Print all entries precisely as they are written.

## SOURCE MATERIAL

────

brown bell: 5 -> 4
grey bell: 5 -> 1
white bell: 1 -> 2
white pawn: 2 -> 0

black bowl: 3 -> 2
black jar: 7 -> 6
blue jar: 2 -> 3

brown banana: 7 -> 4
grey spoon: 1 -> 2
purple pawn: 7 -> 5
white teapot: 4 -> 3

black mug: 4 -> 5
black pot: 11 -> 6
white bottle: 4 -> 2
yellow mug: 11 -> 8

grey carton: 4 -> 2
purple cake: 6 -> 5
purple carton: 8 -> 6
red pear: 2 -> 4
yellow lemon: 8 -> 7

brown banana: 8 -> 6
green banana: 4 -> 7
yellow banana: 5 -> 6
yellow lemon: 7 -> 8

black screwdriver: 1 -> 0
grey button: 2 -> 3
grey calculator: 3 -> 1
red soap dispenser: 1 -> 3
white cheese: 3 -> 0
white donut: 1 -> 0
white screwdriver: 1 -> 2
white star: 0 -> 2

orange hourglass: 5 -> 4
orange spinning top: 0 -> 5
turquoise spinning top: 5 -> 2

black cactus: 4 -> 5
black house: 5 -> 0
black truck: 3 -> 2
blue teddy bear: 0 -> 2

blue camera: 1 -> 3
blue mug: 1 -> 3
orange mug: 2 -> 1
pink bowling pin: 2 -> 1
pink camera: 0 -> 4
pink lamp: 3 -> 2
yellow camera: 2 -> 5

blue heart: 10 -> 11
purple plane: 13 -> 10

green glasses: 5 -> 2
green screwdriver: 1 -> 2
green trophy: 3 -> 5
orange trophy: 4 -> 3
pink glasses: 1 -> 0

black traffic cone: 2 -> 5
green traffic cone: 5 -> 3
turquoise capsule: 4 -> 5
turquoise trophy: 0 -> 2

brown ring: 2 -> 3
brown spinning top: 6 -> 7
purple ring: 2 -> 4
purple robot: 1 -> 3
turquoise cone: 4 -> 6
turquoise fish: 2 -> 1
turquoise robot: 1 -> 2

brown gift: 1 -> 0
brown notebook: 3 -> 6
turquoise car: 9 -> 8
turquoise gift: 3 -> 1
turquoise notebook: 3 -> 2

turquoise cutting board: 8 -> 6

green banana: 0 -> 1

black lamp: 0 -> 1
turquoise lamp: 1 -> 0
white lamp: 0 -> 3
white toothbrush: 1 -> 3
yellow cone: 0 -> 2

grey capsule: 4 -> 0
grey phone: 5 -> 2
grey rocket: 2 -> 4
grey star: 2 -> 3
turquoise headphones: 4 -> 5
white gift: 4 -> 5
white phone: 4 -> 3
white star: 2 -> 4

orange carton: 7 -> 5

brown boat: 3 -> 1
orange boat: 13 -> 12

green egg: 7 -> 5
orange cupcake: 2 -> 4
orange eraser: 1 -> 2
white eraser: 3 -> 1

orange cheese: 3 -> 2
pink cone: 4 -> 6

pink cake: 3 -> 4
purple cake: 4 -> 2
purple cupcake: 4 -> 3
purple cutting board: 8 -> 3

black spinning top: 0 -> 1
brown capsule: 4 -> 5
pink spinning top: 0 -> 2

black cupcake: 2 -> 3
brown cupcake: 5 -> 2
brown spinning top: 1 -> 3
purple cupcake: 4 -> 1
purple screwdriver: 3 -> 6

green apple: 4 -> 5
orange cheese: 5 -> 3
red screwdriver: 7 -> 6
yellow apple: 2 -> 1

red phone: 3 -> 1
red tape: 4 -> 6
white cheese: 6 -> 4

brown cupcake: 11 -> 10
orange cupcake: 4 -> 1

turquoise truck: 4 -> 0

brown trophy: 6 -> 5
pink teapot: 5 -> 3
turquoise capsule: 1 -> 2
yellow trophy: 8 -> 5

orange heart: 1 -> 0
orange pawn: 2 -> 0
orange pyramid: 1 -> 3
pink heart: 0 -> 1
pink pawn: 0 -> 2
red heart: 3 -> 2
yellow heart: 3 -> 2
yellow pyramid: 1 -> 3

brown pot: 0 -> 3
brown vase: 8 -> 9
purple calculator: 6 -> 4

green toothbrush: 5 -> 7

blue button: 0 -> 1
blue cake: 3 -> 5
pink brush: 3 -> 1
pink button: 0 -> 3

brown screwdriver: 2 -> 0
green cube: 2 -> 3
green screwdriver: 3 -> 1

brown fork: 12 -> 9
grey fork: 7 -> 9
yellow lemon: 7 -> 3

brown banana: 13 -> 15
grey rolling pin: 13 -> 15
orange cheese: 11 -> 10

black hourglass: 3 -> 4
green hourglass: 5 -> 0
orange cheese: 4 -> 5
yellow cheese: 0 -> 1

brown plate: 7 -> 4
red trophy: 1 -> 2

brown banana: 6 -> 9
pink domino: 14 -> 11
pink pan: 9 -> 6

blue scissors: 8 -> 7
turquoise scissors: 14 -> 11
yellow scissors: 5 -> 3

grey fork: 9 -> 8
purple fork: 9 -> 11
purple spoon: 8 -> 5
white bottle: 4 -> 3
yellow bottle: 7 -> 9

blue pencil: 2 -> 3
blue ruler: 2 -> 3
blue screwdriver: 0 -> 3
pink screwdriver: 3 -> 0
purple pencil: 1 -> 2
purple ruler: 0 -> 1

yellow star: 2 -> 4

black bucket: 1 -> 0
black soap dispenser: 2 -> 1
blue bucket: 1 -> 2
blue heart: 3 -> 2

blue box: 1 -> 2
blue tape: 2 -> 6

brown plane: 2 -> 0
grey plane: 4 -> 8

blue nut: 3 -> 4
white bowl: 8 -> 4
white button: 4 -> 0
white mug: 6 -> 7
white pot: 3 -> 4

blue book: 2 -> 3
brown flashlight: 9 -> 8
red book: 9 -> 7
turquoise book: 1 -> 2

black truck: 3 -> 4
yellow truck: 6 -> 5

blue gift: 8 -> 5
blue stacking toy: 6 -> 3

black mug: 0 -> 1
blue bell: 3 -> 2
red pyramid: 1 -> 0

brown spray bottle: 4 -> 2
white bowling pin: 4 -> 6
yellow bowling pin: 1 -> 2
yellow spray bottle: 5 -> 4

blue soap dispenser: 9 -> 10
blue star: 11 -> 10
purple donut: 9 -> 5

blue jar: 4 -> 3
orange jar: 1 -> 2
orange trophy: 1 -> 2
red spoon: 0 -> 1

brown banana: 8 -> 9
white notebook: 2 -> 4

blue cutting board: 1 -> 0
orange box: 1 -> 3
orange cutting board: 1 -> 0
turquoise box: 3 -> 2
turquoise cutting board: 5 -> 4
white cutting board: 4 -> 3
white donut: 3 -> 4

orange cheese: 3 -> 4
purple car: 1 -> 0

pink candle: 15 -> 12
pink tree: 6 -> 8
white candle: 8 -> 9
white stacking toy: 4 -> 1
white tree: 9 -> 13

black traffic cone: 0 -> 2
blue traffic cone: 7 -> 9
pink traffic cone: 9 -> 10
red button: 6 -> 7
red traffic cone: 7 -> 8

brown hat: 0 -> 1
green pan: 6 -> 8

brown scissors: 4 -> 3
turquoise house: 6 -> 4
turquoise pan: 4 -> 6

────

## EXERCISE ANSWER
brown bell: 5 -> 4
grey bell: 5 -> 1
white bell: 1 -> 2
white pawn: 2 -> 0

black bowl: 3 -> 2
black jar: 7 -> 6
blue jar: 2 -> 3

brown banana: 7 -> 4
grey spoon: 1 -> 2
purple pawn: 7 -> 5
white teapot: 4 -> 3

black mug: 4 -> 5
black pot: 11 -> 6
white bottle: 4 -> 2
yellow mug: 11 -> 8

grey carton: 4 -> 2
purple cake: 6 -> 5
purple carton: 8 -> 6
red pear: 2 -> 4
yellow lemon: 8 -> 7

brown banana: 8 -> 6
green banana: 4 -> 7
yellow banana: 5 -> 6
yellow lemon: 7 -> 8

black screwdriver: 1 -> 0
grey button: 2 -> 3
grey calculator: 3 -> 1
red soap dispenser: 1 -> 3
white cheese: 3 -> 0
white donut: 1 -> 0
white screwdriver: 1 -> 2
white star: 0 -> 2

orange hourglass: 5 -> 4
orange spinning top: 0 -> 5
turquoise spinning top: 5 -> 2

black cactus: 4 -> 5
black house: 5 -> 0
black truck: 3 -> 2
blue teddy bear: 0 -> 2

blue camera: 1 -> 3
blue mug: 1 -> 3
orange mug: 2 -> 1
pink bowling pin: 2 -> 1
pink camera: 0 -> 4
pink lamp: 3 -> 2
yellow camera: 2 -> 5

blue heart: 10 -> 11
purple plane: 13 -> 10

green glasses: 5 -> 2
green screwdriver: 1 -> 2
green trophy: 3 -> 5
orange trophy: 4 -> 3
pink glasses: 1 -> 0

black traffic cone: 2 -> 5
green traffic cone: 5 -> 3
turquoise capsule: 4 -> 5
turquoise trophy: 0 -> 2

brown ring: 2 -> 3
brown spinning top: 6 -> 7
purple ring: 2 -> 4
purple robot: 1 -> 3
turquoise cone: 4 -> 6
turquoise fish: 2 -> 1
turquoise robot: 1 -> 2

brown gift: 1 -> 0
brown notebook: 3 -> 6
turquoise car: 9 -> 8
turquoise gift: 3 -> 1
turquoise notebook: 3 -> 2

turquoise cutting board: 8 -> 6

green banana: 0 -> 1

black lamp: 0 -> 1
turquoise lamp: 1 -> 0
white lamp: 0 -> 3
white toothbrush: 1 -> 3
yellow cone: 0 -> 2

grey capsule: 4 -> 0
grey phone: 5 -> 2
grey rocket: 2 -> 4
grey star: 2 -> 3
turquoise headphones: 4 -> 5
white gift: 4 -> 5
white phone: 4 -> 3
white star: 2 -> 4

orange carton: 7 -> 5

brown boat: 3 -> 1
orange boat: 13 -> 12

green egg: 7 -> 5
orange cupcake: 2 -> 4
orange eraser: 1 -> 2
white eraser: 3 -> 1

orange cheese: 3 -> 2
pink cone: 4 -> 6

pink cake: 3 -> 4
purple cake: 4 -> 2
purple cupcake: 4 -> 3
purple cutting board: 8 -> 3

black spinning top: 0 -> 1
brown capsule: 4 -> 5
pink spinning top: 0 -> 2

black cupcake: 2 -> 3
brown cupcake: 5 -> 2
brown spinning top: 1 -> 3
purple cupcake: 4 -> 1
purple screwdriver: 3 -> 6

green apple: 4 -> 5
orange cheese: 5 -> 3
red screwdriver: 7 -> 6
yellow apple: 2 -> 1

red phone: 3 -> 1
red tape: 4 -> 6
white cheese: 6 -> 4

brown cupcake: 11 -> 10
orange cupcake: 4 -> 1

turquoise truck: 4 -> 0

brown trophy: 6 -> 5
pink teapot: 5 -> 3
turquoise capsule: 1 -> 2
yellow trophy: 8 -> 5

orange heart: 1 -> 0
orange pawn: 2 -> 0
orange pyramid: 1 -> 3
pink heart: 0 -> 1
pink pawn: 0 -> 2
red heart: 3 -> 2
yellow heart: 3 -> 2
yellow pyramid: 1 -> 3

brown pot: 0 -> 3
brown vase: 8 -> 9
purple calculator: 6 -> 4

green toothbrush: 5 -> 7

blue button: 0 -> 1
blue cake: 3 -> 5
pink brush: 3 -> 1
pink button: 0 -> 3

brown screwdriver: 2 -> 0
green cube: 2 -> 3
green screwdriver: 3 -> 1

brown fork: 12 -> 9
grey fork: 7 -> 9
yellow lemon: 7 -> 3

brown banana: 13 -> 15
grey rolling pin: 13 -> 15
orange cheese: 11 -> 10

black hourglass: 3 -> 4
green hourglass: 5 -> 0
orange cheese: 4 -> 5
yellow cheese: 0 -> 1

brown plate: 7 -> 4
red trophy: 1 -> 2

brown banana: 6 -> 9
pink domino: 14 -> 11
pink pan: 9 -> 6

blue scissors: 8 -> 7
turquoise scissors: 14 -> 11
yellow scissors: 5 -> 3

grey fork: 9 -> 8
purple fork: 9 -> 11
purple spoon: 8 -> 5
white bottle: 4 -> 3
yellow bottle: 7 -> 9

blue pencil: 2 -> 3
blue ruler: 2 -> 3
blue screwdriver: 0 -> 3
pink screwdriver: 3 -> 0
purple pencil: 1 -> 2
purple ruler: 0 -> 1

yellow star: 2 -> 4

black bucket: 1 -> 0
black soap dispenser: 2 -> 1
blue bucket: 1 -> 2
blue heart: 3 -> 2

blue box: 1 -> 2
blue tape: 2 -> 6

brown plane: 2 -> 0
grey plane: 4 -> 8

blue nut: 3 -> 4
white bowl: 8 -> 4
white button: 4 -> 0
white mug: 6 -> 7
white pot: 3 -> 4

blue book: 2 -> 3
brown flashlight: 9 -> 8
red book: 9 -> 7
turquoise book: 1 -> 2

black truck: 3 -> 4
yellow truck: 6 -> 5

blue gift: 8 -> 5
blue stacking toy: 6 -> 3

black mug: 0 -> 1
blue bell: 3 -> 2
red pyramid: 1 -> 0

brown spray bottle: 4 -> 2
white bowling pin: 4 -> 6
yellow bowling pin: 1 -> 2
yellow spray bottle: 5 -> 4

blue soap dispenser: 9 -> 10
blue star: 11 -> 10
purple donut: 9 -> 5

blue jar: 4 -> 3
orange jar: 1 -> 2
orange trophy: 1 -> 2
red spoon: 0 -> 1

brown banana: 8 -> 9
white notebook: 2 -> 4

blue cutting board: 1 -> 0
orange box: 1 -> 3
orange cutting board: 1 -> 0
turquoise box: 3 -> 2
turquoise cutting board: 5 -> 4
white cutting board: 4 -> 3
white donut: 3 -> 4

orange cheese: 3 -> 4
purple car: 1 -> 0

pink candle: 15 -> 12
pink tree: 6 -> 8
white candle: 8 -> 9
white stacking toy: 4 -> 1
white tree: 9 -> 13

black traffic cone: 0 -> 2
blue traffic cone: 7 -> 9
pink traffic cone: 9 -> 10
red button: 6 -> 7
red traffic cone: 7 -> 8

brown hat: 0 -> 1
green pan: 6 -> 8

brown scissors: 4 -> 3
turquoise house: 6 -> 4
turquoise pan: 4 -> 6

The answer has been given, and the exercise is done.